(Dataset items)
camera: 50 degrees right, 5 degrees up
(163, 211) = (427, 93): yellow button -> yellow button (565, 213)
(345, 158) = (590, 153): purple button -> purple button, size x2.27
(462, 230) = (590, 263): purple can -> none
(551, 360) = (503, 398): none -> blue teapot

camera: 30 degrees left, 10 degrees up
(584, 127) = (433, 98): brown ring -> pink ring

==

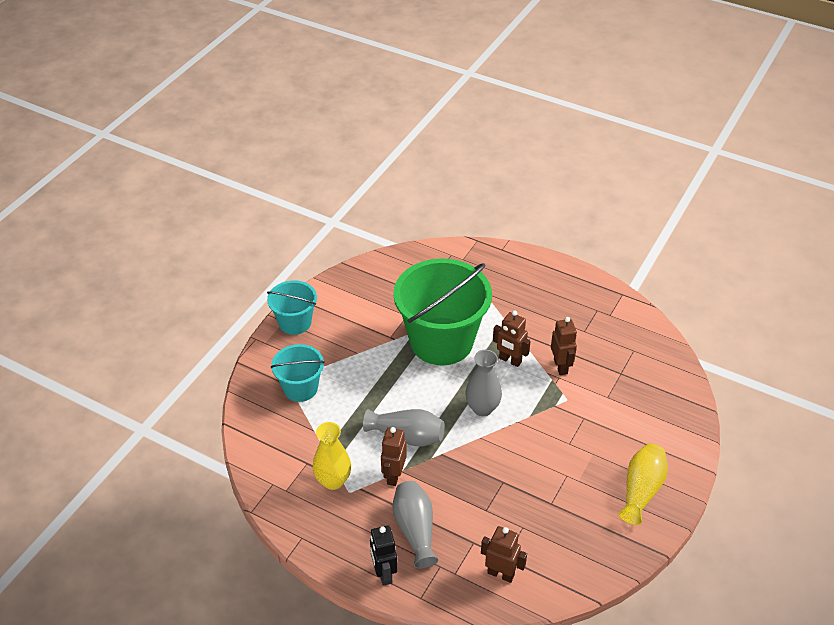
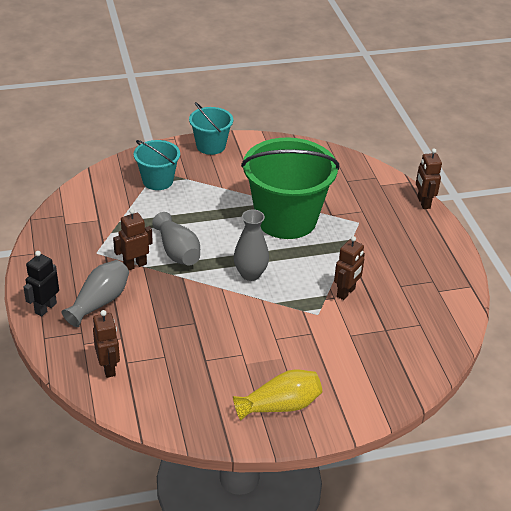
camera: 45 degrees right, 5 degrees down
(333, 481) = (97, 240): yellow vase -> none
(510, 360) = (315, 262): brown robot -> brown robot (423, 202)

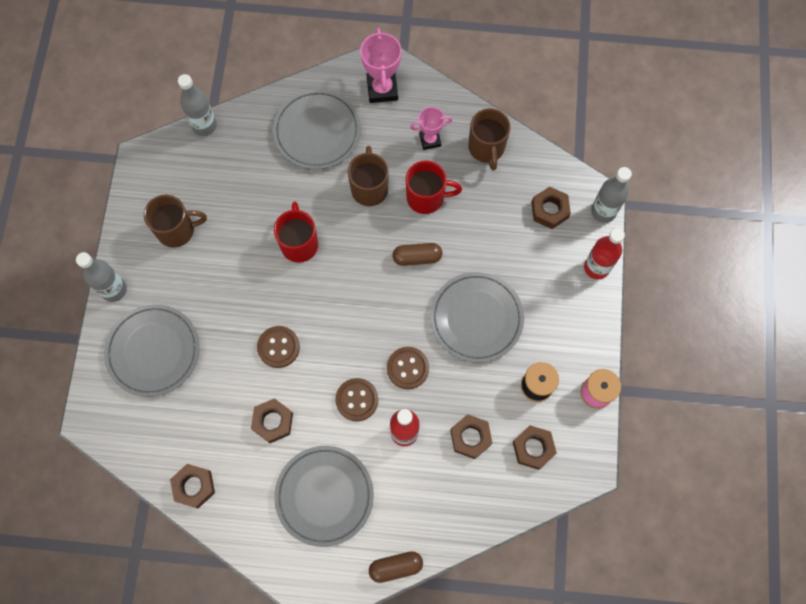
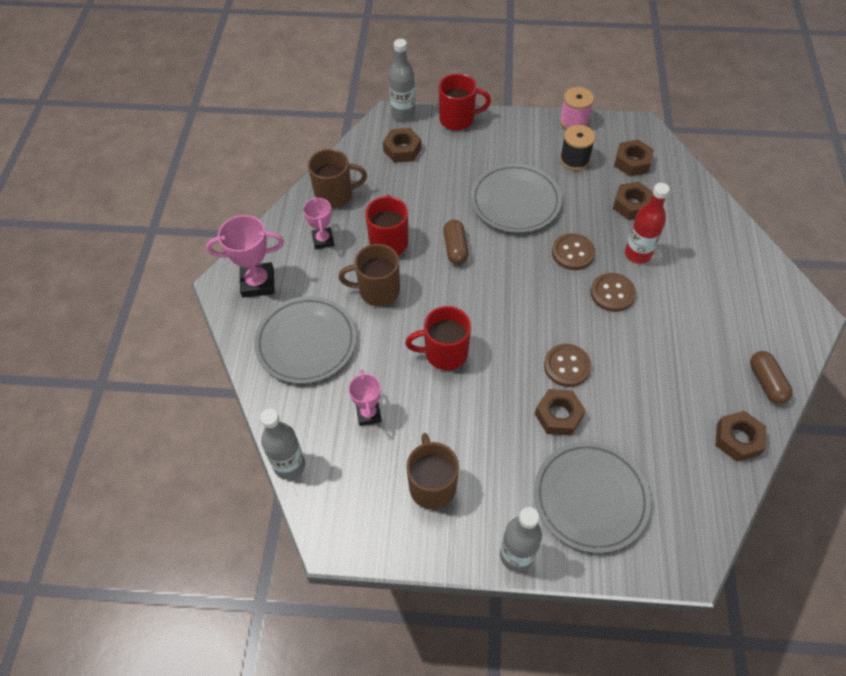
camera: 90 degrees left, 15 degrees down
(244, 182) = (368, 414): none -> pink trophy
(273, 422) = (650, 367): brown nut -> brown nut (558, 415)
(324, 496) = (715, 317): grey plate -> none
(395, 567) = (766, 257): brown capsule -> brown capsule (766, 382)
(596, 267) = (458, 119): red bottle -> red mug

---

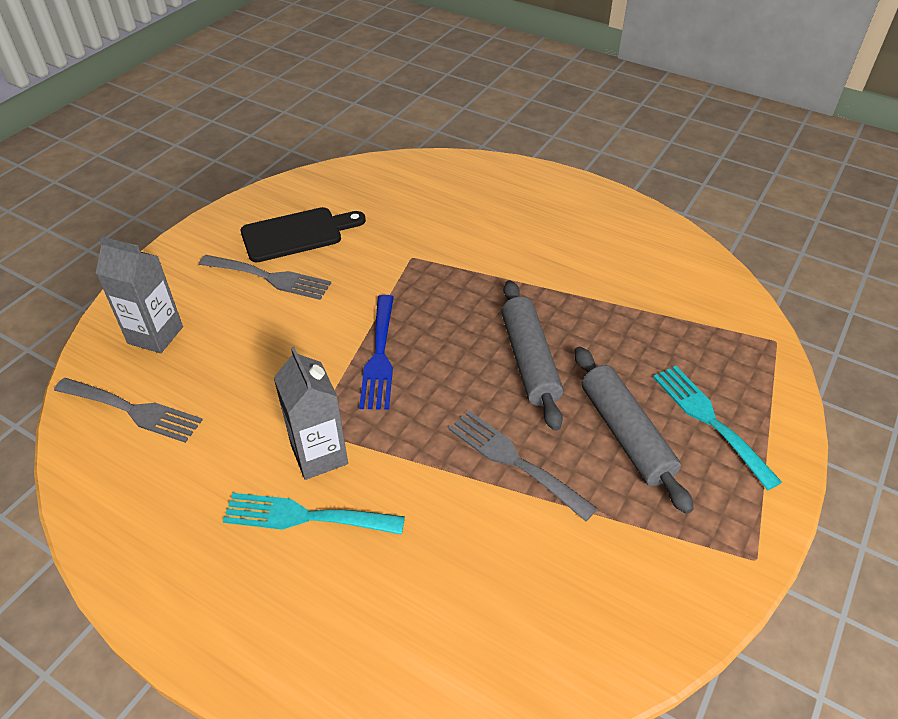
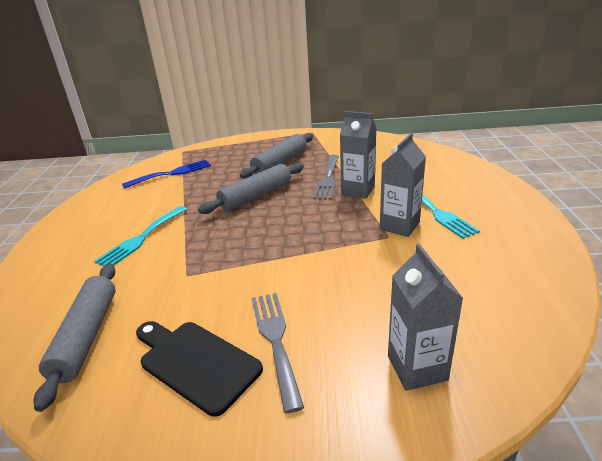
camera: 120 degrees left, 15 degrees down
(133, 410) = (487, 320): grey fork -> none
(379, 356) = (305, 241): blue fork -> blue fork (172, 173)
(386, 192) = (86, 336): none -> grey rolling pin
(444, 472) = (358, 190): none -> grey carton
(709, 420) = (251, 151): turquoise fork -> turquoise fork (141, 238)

▶ **WORK REQUEST**:
Look above for the line with "(551, 360) = (503, 398): none -> blue teapot" and the line with "(584, 127) = (433, 98): brown". Retype those two lines and every line between them exactly, adding nothing.

▶ **RESPONSE TO THE TASK**:
(551, 360) = (503, 398): none -> blue teapot

camera: 30 degrees left, 10 degrees up
(584, 127) = (433, 98): brown ring -> pink ring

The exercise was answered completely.